__Supplied records__
· · ·

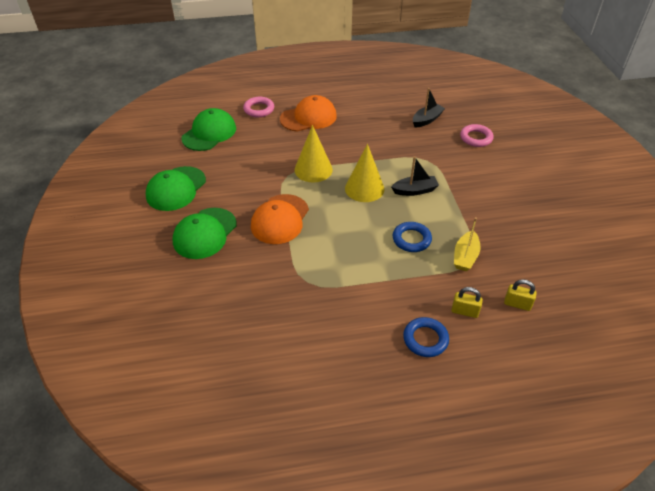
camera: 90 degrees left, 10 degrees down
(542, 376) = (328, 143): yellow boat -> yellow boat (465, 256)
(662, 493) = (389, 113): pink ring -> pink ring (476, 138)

· · ·

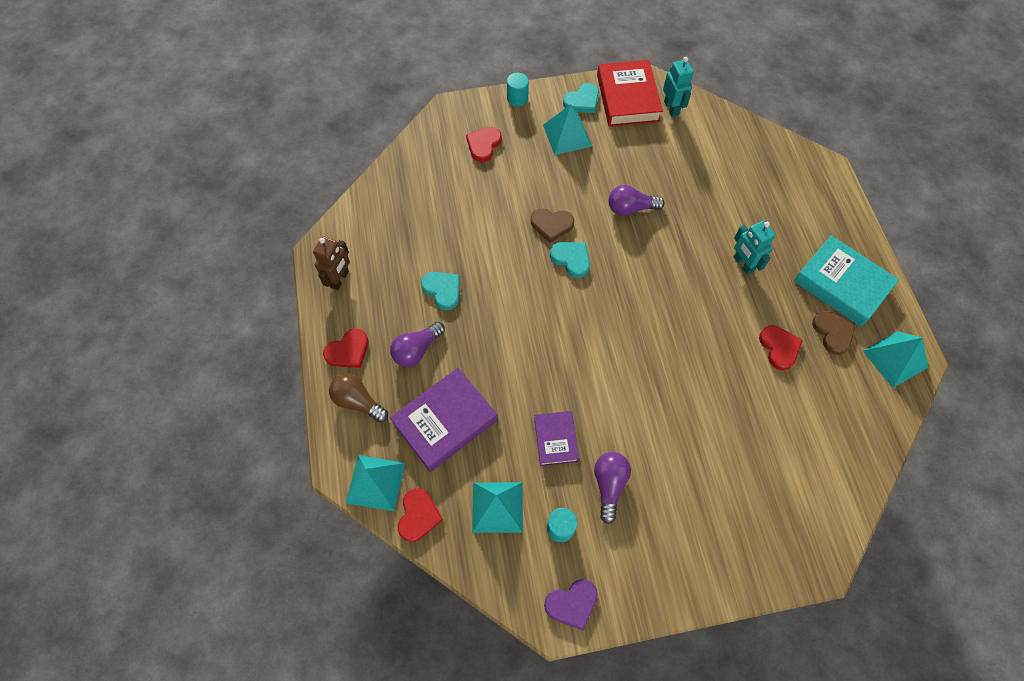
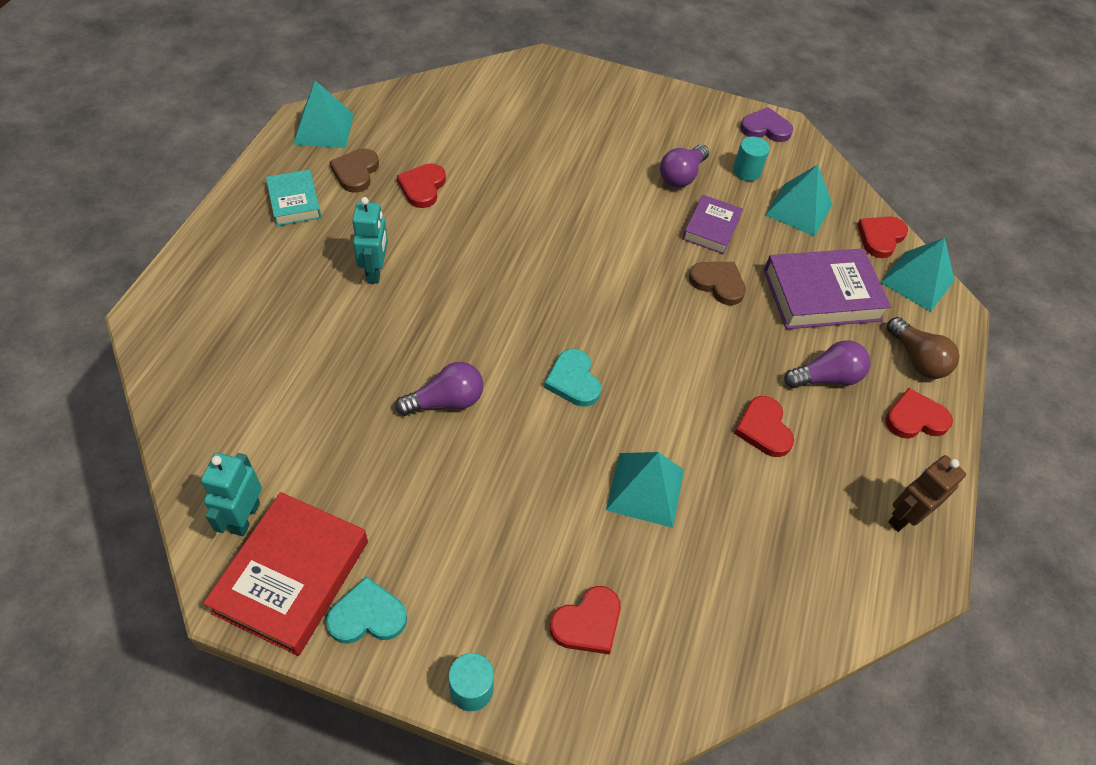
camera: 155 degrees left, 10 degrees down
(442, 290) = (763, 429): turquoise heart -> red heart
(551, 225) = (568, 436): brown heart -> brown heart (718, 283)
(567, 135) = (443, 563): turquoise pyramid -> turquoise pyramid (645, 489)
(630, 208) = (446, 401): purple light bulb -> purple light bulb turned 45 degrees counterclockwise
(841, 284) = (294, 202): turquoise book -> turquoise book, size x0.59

· · ·

__What is required__
Within the listing above, locate the line containing "(542, 376) = (328, 143): yellow" and the line containing "(662, 493) = (389, 113): pink". Reproduce those two lines and all lines between them exactly, with nothing added.

__Exercise response__
(542, 376) = (328, 143): yellow boat -> yellow boat (465, 256)
(662, 493) = (389, 113): pink ring -> pink ring (476, 138)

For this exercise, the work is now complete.